# [WHAT NEEDS TO BE DONE]
Once the pictures are set aside, reproduce the remaining data exactly.

○ ○ ○ ○

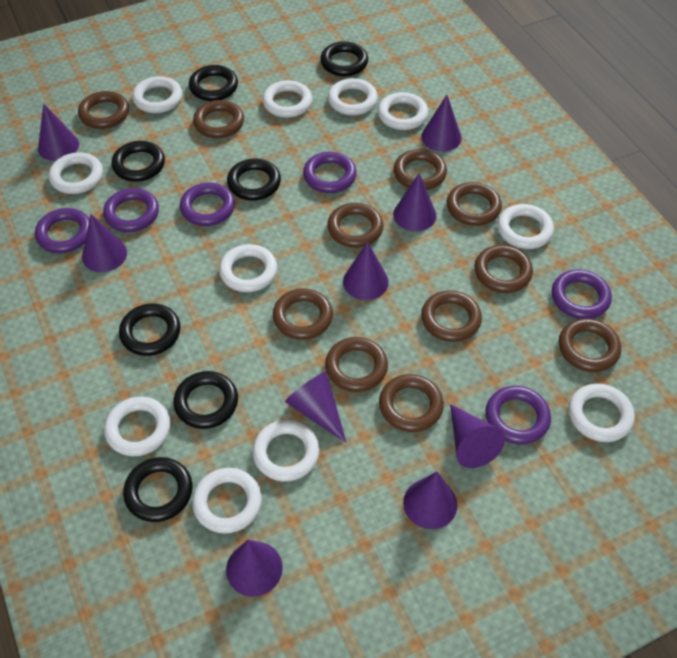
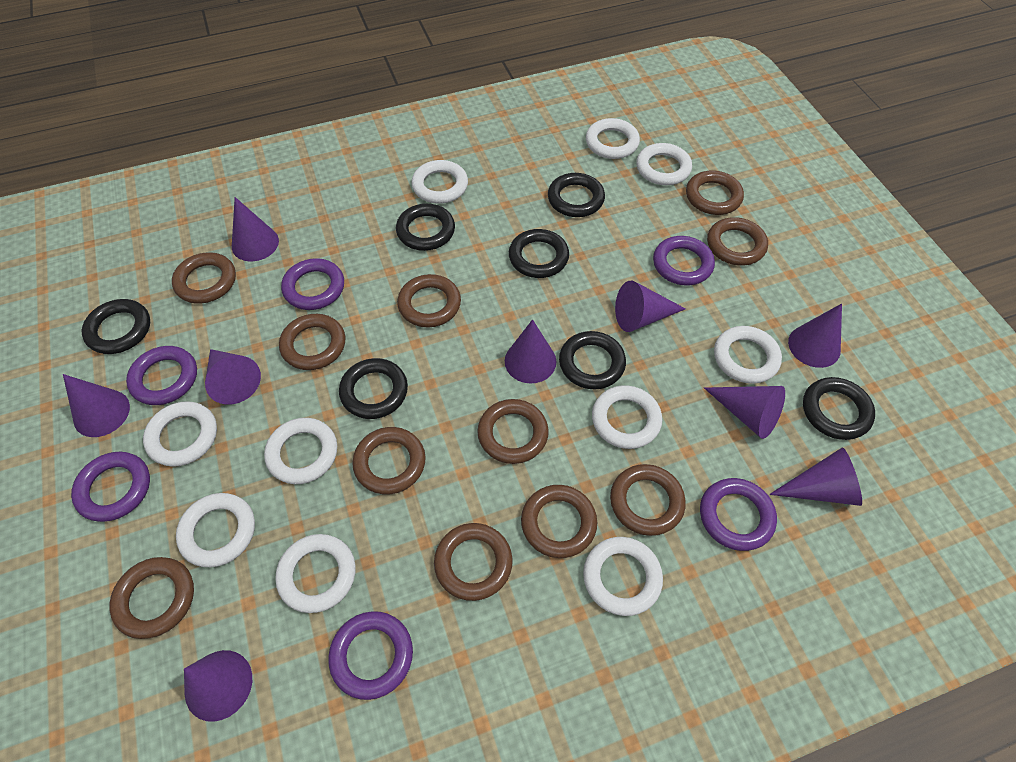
white ring: 11 -> 10

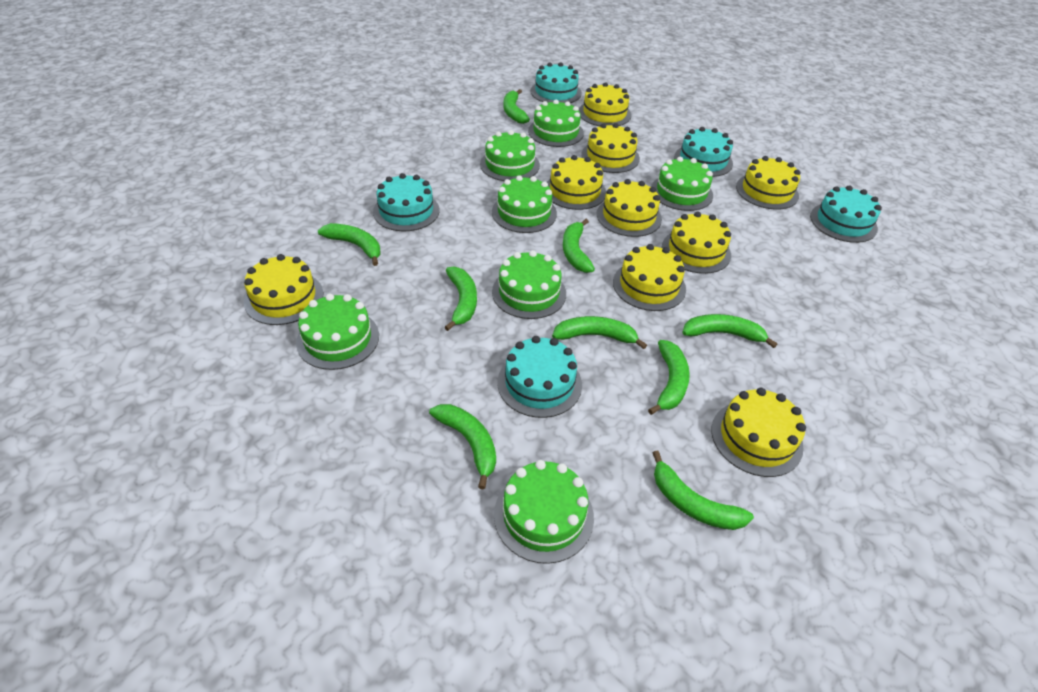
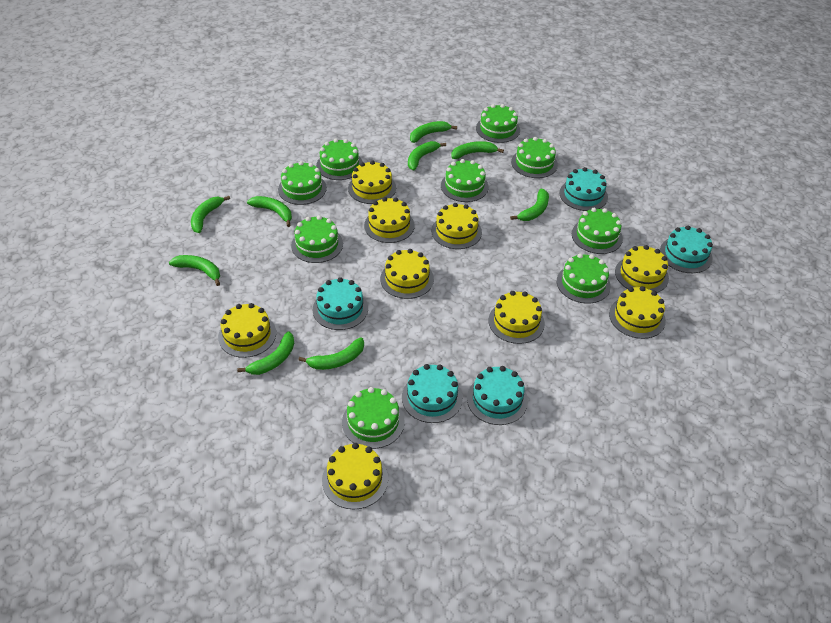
green cake: 7 -> 9

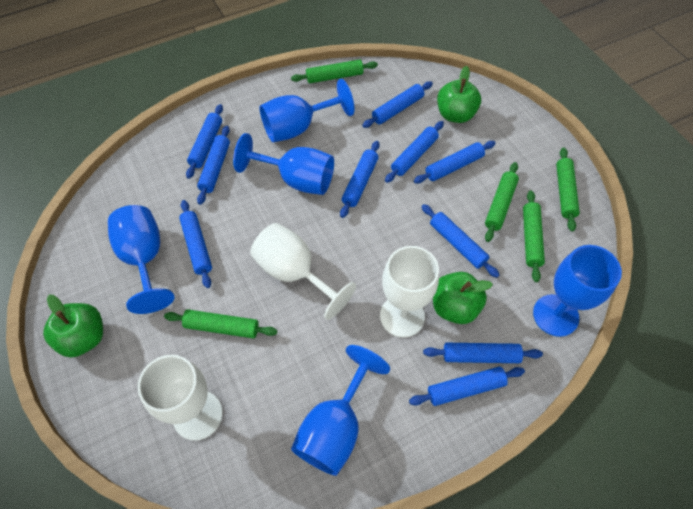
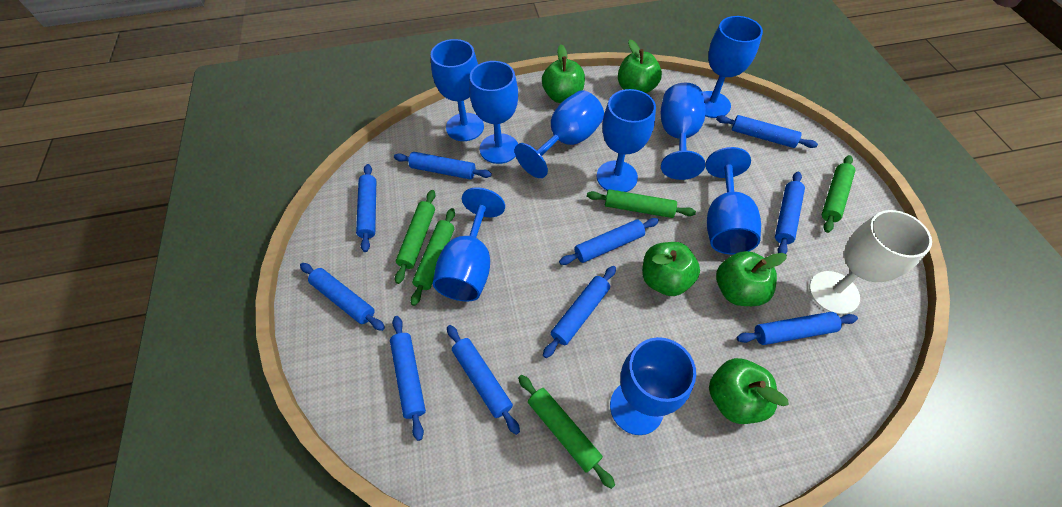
blue goblet: 5 -> 9
green apple: 3 -> 5
white goblet: 3 -> 1

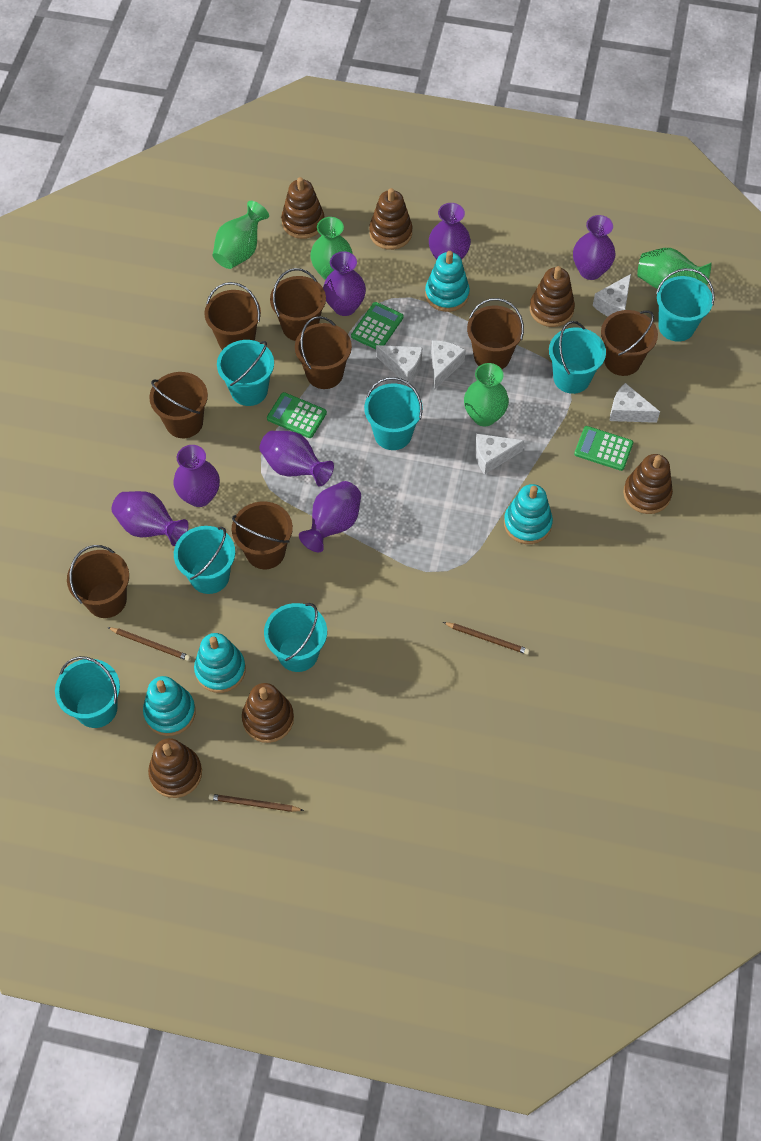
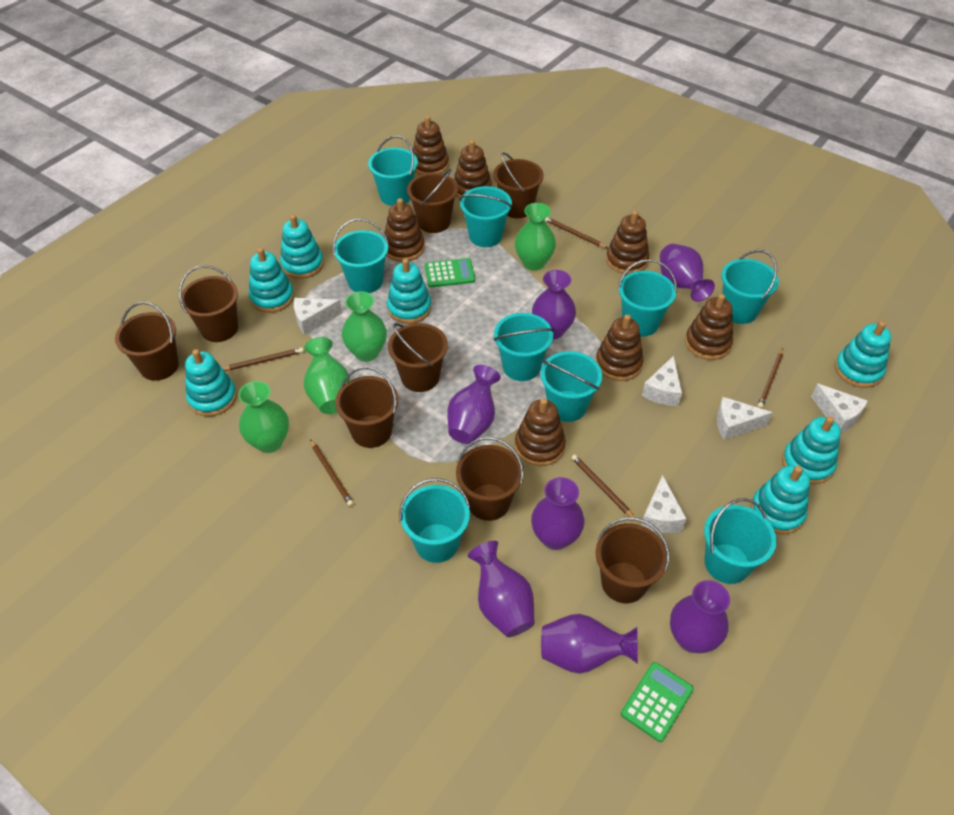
brown pencil: 3 -> 5
brown stacking toy: 6 -> 7
green calculator: 3 -> 2
turquoise bucket: 7 -> 9
turquoise stacking toy: 4 -> 7

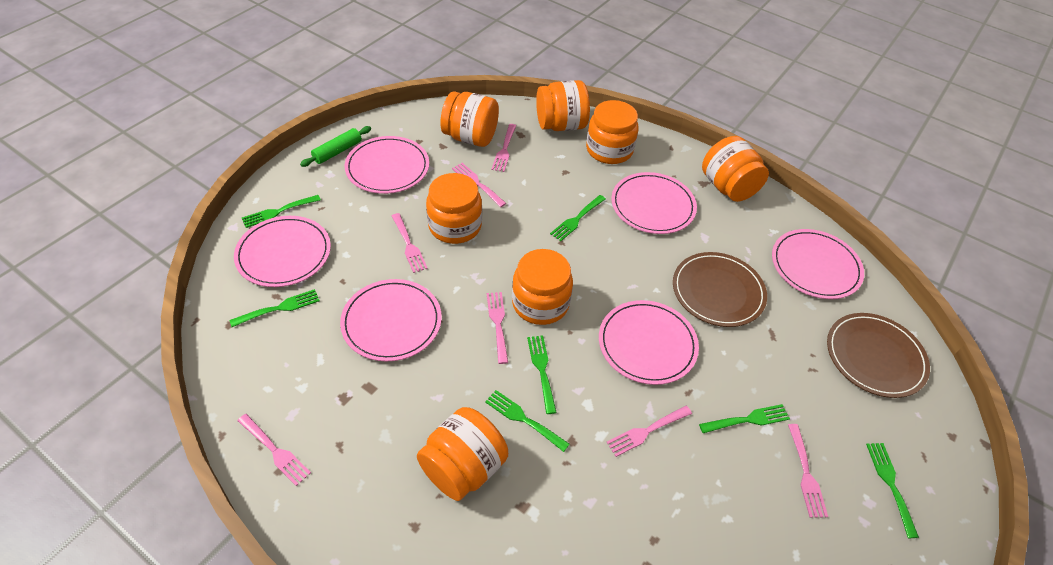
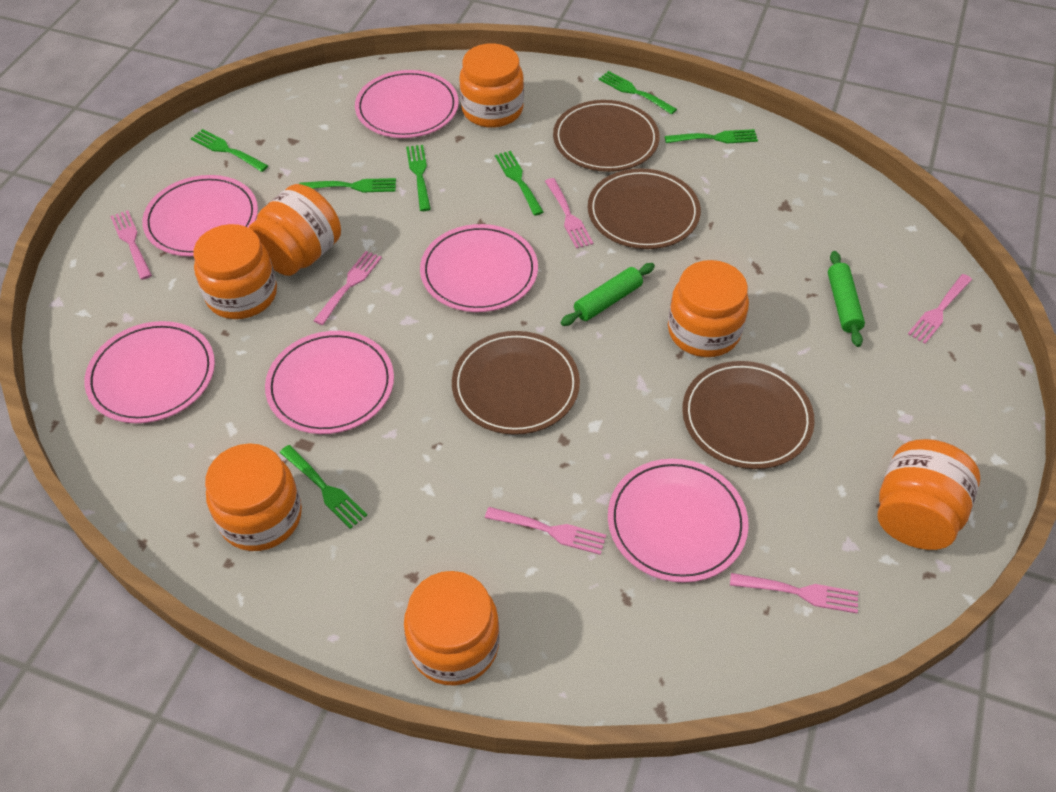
brown plate: 2 -> 4
green rolling pin: 1 -> 2
pink fork: 7 -> 6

○ ○ ○ ○

# [EXERCISE RESULT]
white ring: 11 -> 10

green cake: 7 -> 9

blue goblet: 5 -> 9
green apple: 3 -> 5
white goblet: 3 -> 1

brown pencil: 3 -> 5
brown stacking toy: 6 -> 7
green calculator: 3 -> 2
turquoise bucket: 7 -> 9
turquoise stacking toy: 4 -> 7

brown plate: 2 -> 4
green rolling pin: 1 -> 2
pink fork: 7 -> 6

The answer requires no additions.